AVAILABLE DATA:
- Opening Delimiter -
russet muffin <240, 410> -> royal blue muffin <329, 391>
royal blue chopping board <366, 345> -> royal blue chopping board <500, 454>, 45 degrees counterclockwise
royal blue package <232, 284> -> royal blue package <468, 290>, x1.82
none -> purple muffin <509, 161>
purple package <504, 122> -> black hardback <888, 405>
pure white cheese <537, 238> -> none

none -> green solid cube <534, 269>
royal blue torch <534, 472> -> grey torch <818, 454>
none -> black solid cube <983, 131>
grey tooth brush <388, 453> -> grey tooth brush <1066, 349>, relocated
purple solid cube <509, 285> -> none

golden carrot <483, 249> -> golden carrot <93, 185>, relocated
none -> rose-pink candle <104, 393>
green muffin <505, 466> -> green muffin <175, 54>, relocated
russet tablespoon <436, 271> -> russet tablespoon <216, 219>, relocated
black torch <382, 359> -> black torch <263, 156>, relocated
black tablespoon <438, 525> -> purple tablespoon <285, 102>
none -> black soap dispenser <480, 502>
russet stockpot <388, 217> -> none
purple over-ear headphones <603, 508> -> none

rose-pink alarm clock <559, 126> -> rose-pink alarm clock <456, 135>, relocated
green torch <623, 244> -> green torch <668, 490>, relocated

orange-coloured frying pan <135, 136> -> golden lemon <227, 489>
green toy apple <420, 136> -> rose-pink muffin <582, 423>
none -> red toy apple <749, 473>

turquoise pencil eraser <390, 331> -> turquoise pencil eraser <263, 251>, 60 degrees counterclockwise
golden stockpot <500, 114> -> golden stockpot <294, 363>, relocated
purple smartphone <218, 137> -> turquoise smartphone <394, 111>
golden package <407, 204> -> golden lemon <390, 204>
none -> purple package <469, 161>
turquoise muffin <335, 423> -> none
- Closing Delimiter -
EXERCISE DIRECTIONS:
The response should be the listing above, limited to the lines between the one holding "royal blue chopping board <366, 345>" and the one holding "purple package <504, 122>", inclusive, reproduced exactly.

RESPONSE AREA:
royal blue chopping board <366, 345> -> royal blue chopping board <500, 454>, 45 degrees counterclockwise
royal blue package <232, 284> -> royal blue package <468, 290>, x1.82
none -> purple muffin <509, 161>
purple package <504, 122> -> black hardback <888, 405>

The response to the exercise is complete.